The required output is the lines from the one with "SCALE2 pin DT: D7 -> A2" through the end of the data, repeated verbatim, with no pictures included.

Start of Given entries

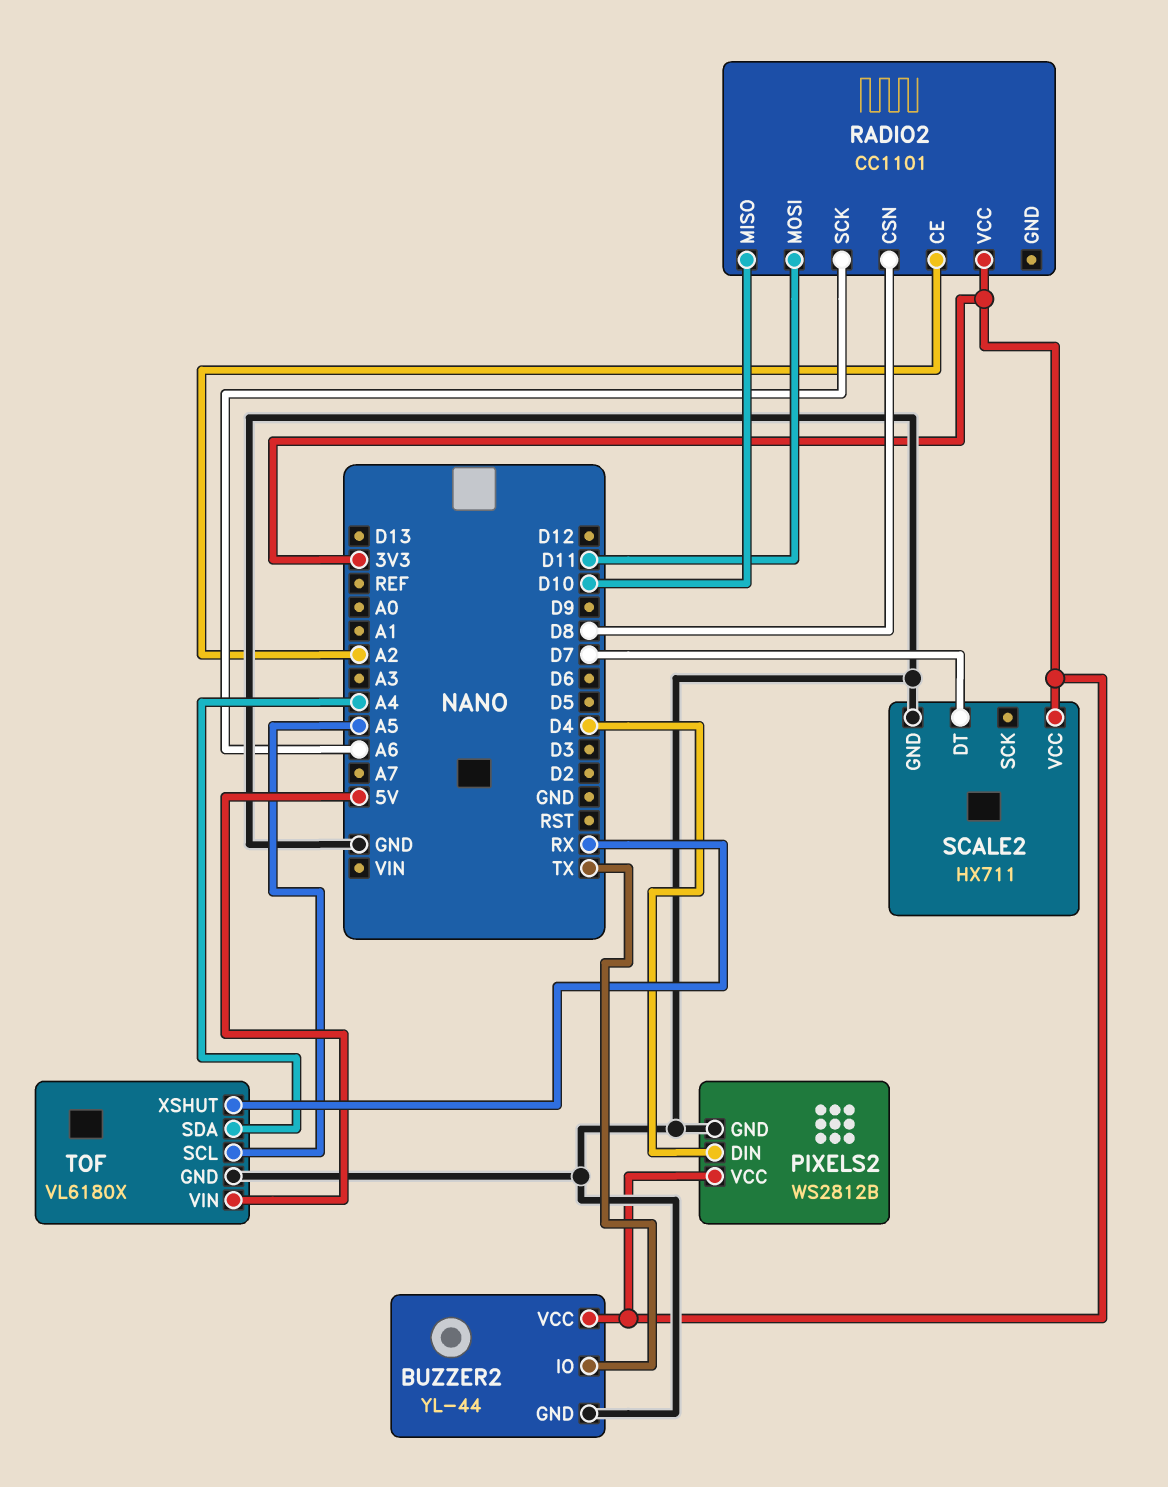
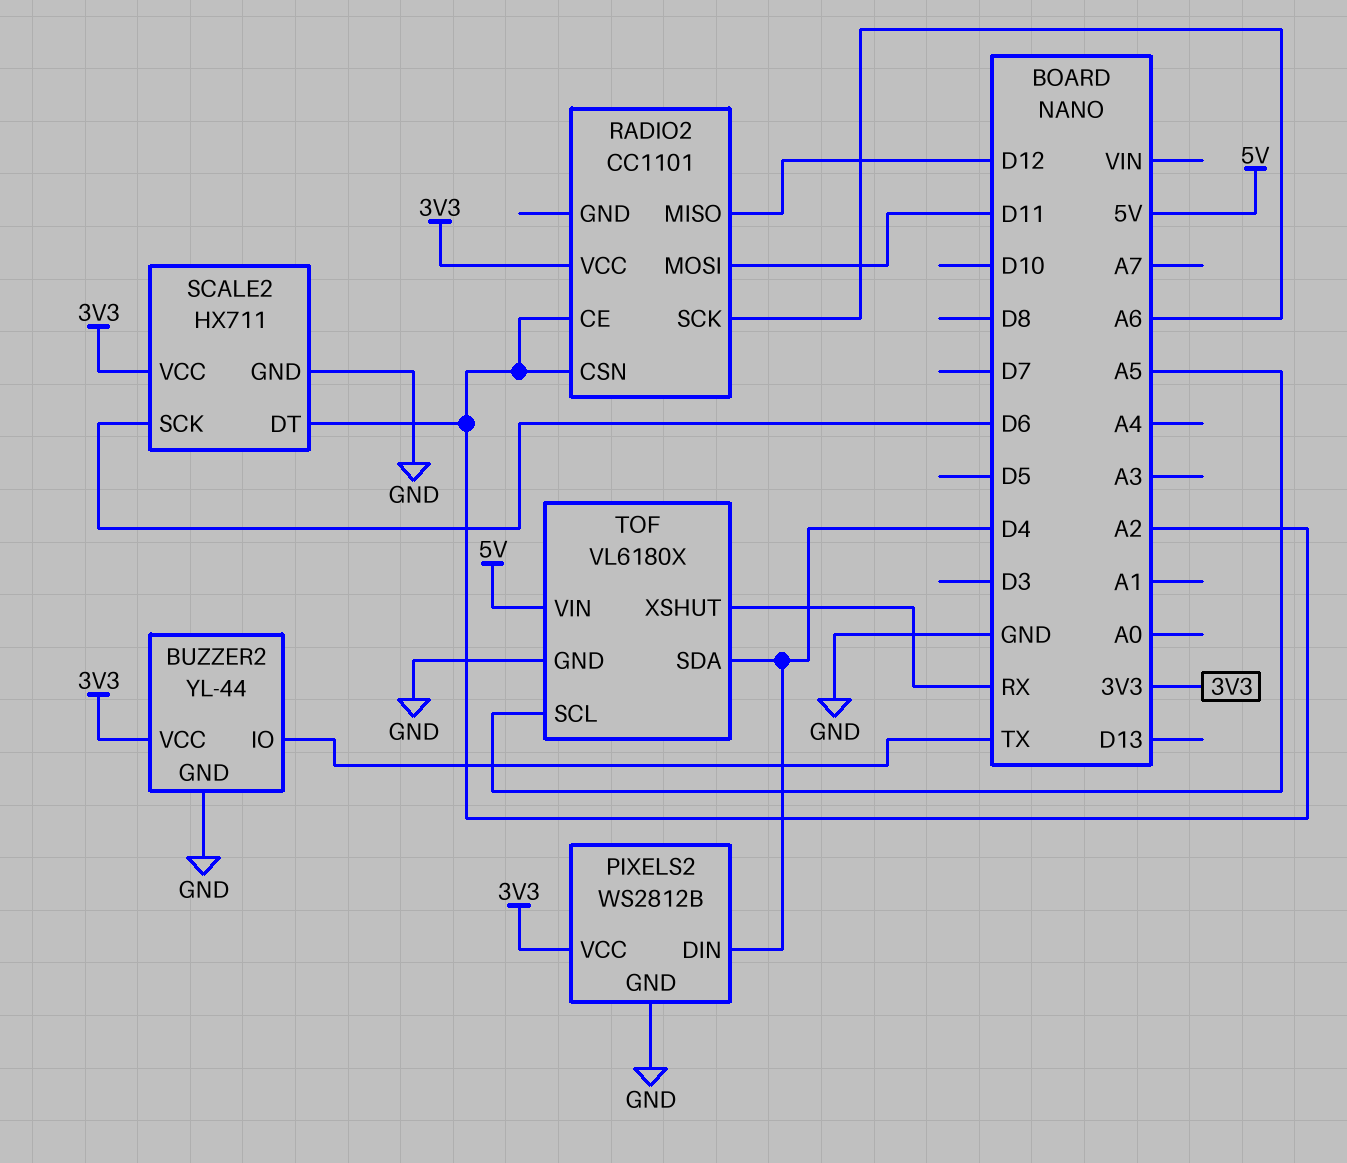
RADIO2 pin CSN: D8 -> A2
RADIO2 pin MISO: D10 -> D12
SCALE2 pin DT: D7 -> A2
SCALE2 pin SCK: none -> D6
TOF pin SDA: A4 -> D4

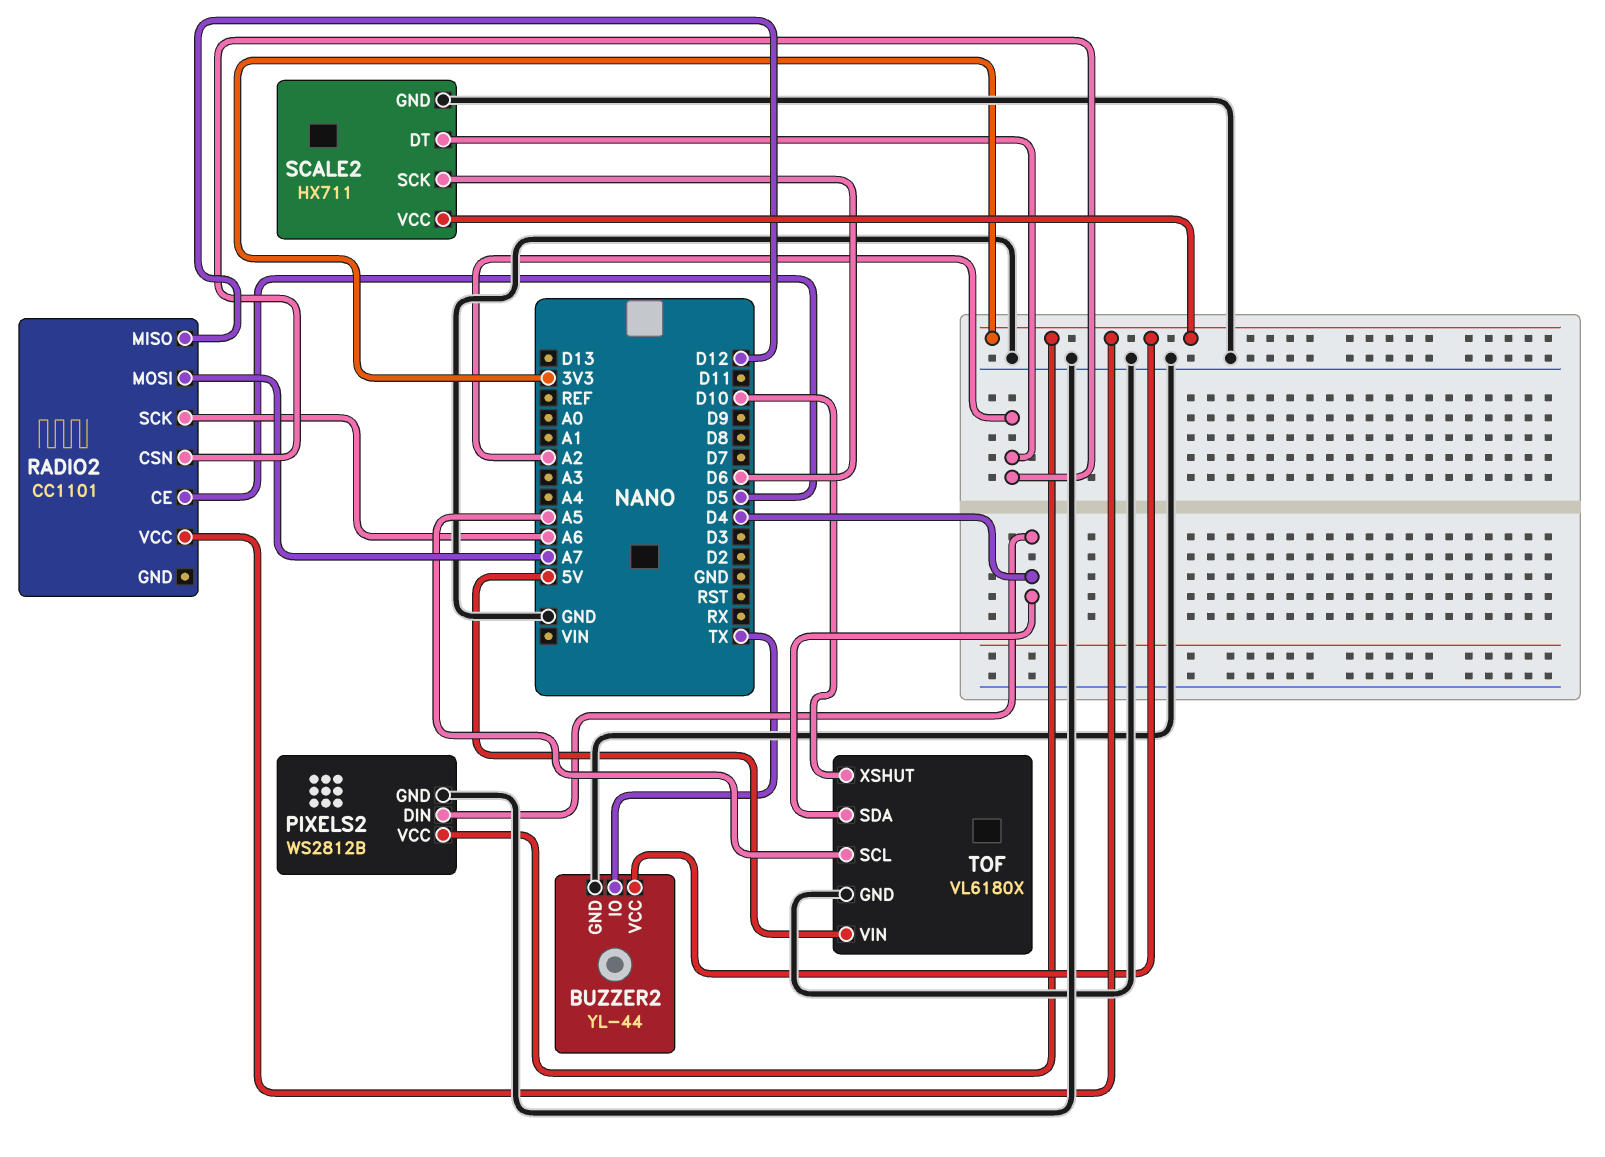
RADIO2 pin CE: A2 -> D5
RADIO2 pin MOSI: D11 -> A7
TOF pin XSHUT: RX -> D10

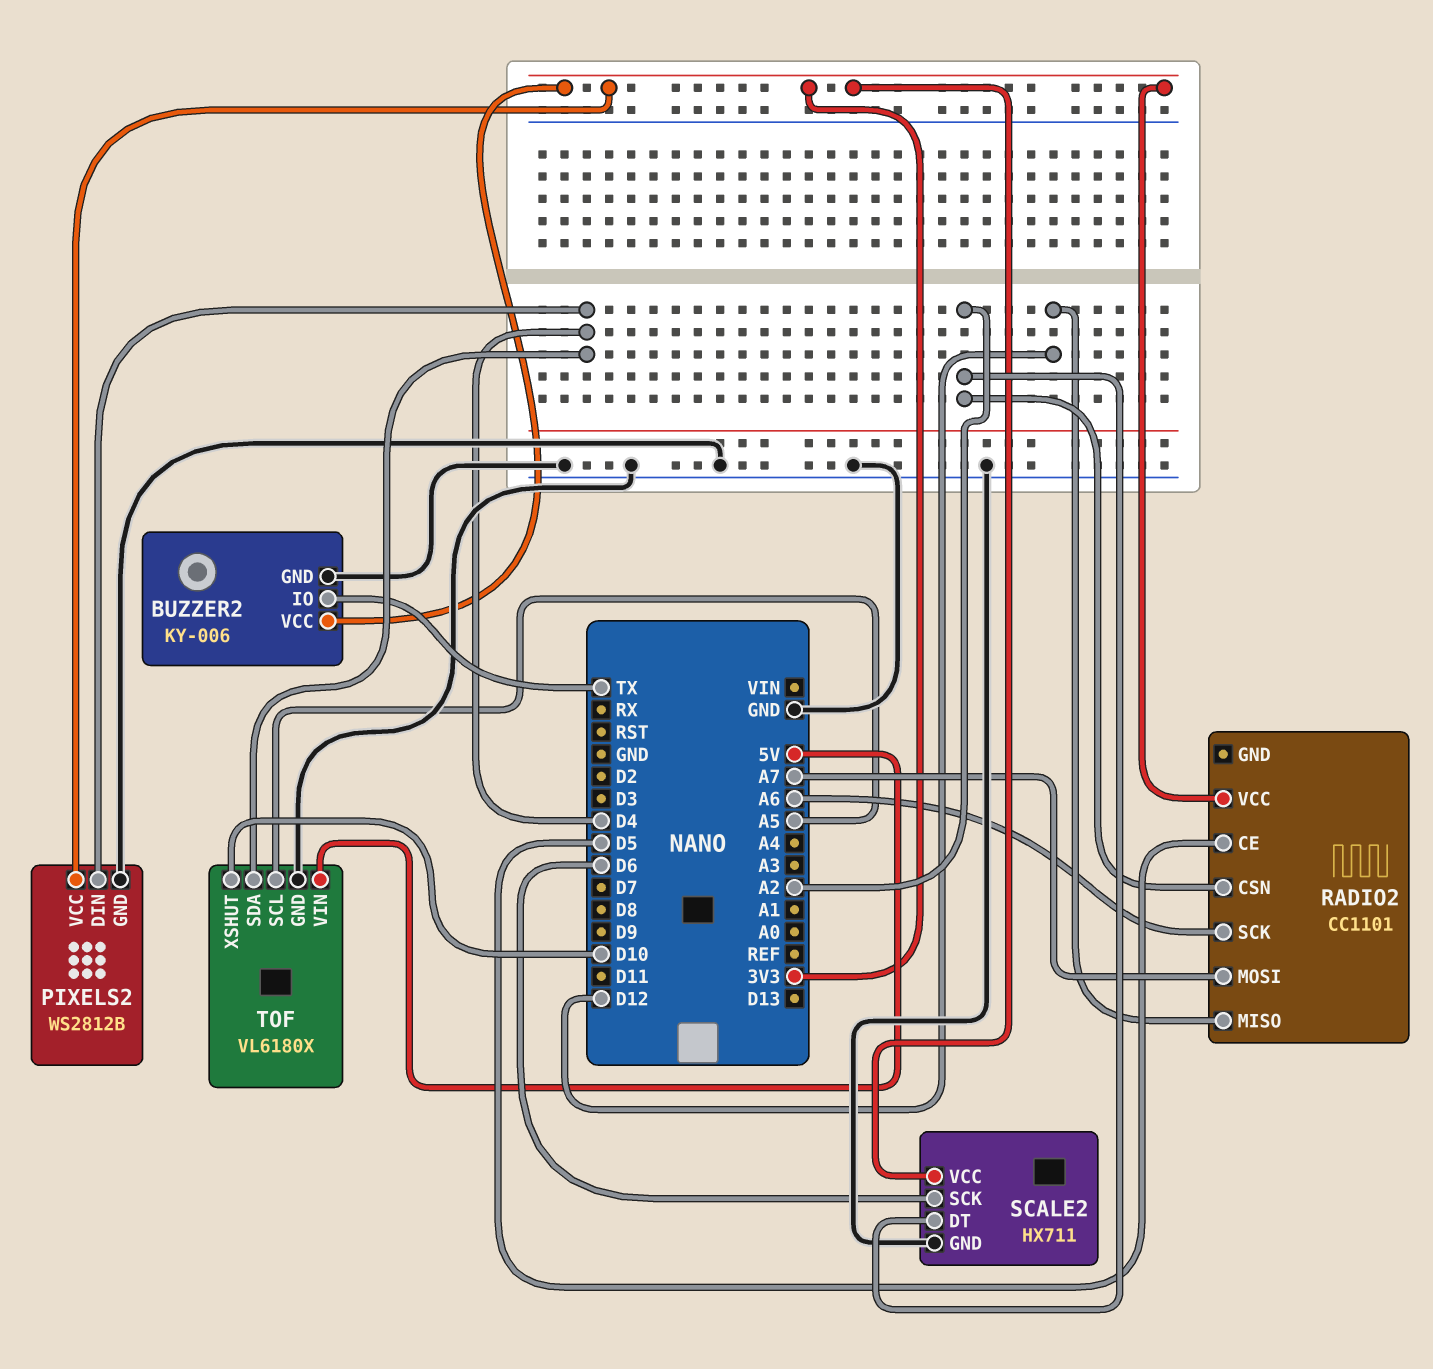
BUZZER2: YL-44 -> KY-006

End of Given entries

◆ **Exercise answer**
SCALE2 pin DT: D7 -> A2
SCALE2 pin SCK: none -> D6
TOF pin SDA: A4 -> D4

RADIO2 pin CE: A2 -> D5
RADIO2 pin MOSI: D11 -> A7
TOF pin XSHUT: RX -> D10

BUZZER2: YL-44 -> KY-006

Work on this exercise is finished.